TASK GOAL: Pictures do not belong in the copy; transcribe everything else in the records exactly.
··· TASK INPUTS
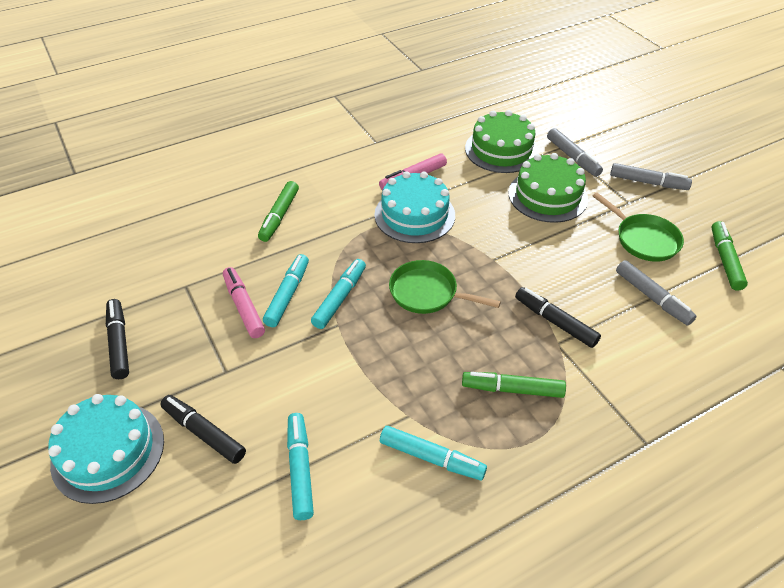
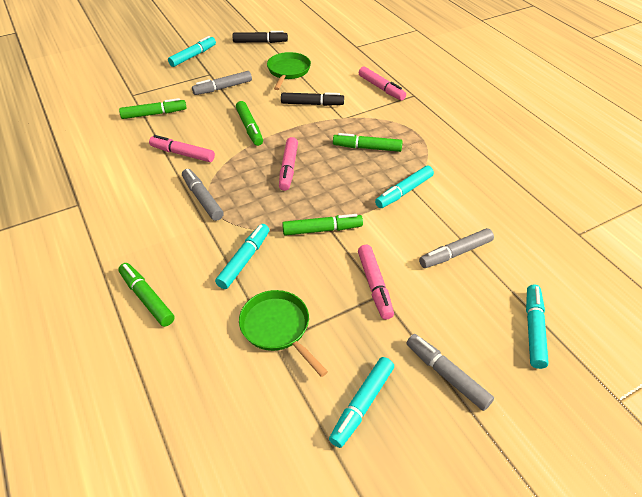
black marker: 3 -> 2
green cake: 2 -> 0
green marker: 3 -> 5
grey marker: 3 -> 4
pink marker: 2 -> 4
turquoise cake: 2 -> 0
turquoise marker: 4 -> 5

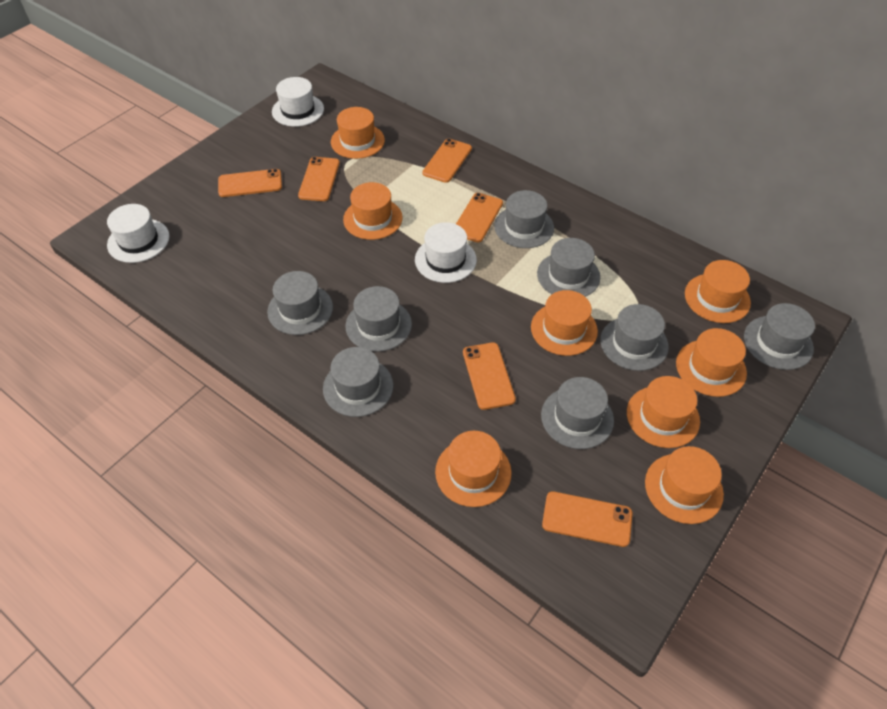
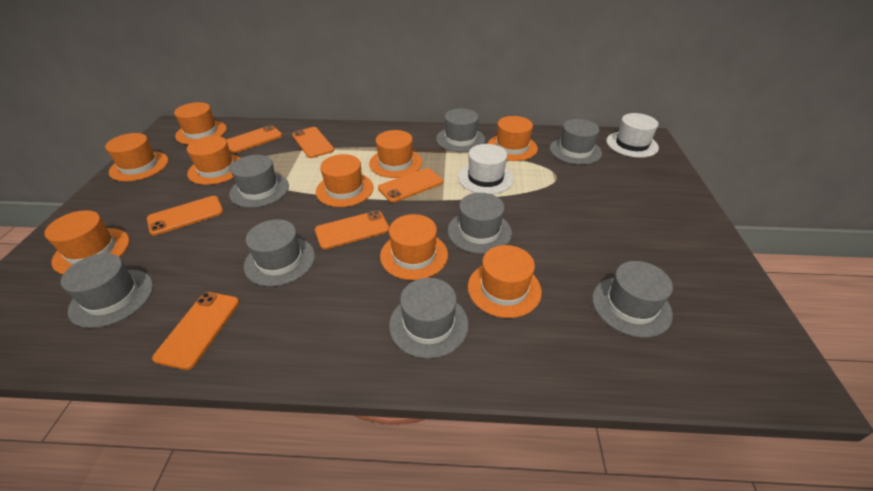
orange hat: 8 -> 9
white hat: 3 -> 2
······
ANSWER FOR THE TASK:
black marker: 3 -> 2
green cake: 2 -> 0
green marker: 3 -> 5
grey marker: 3 -> 4
pink marker: 2 -> 4
turquoise cake: 2 -> 0
turquoise marker: 4 -> 5

orange hat: 8 -> 9
white hat: 3 -> 2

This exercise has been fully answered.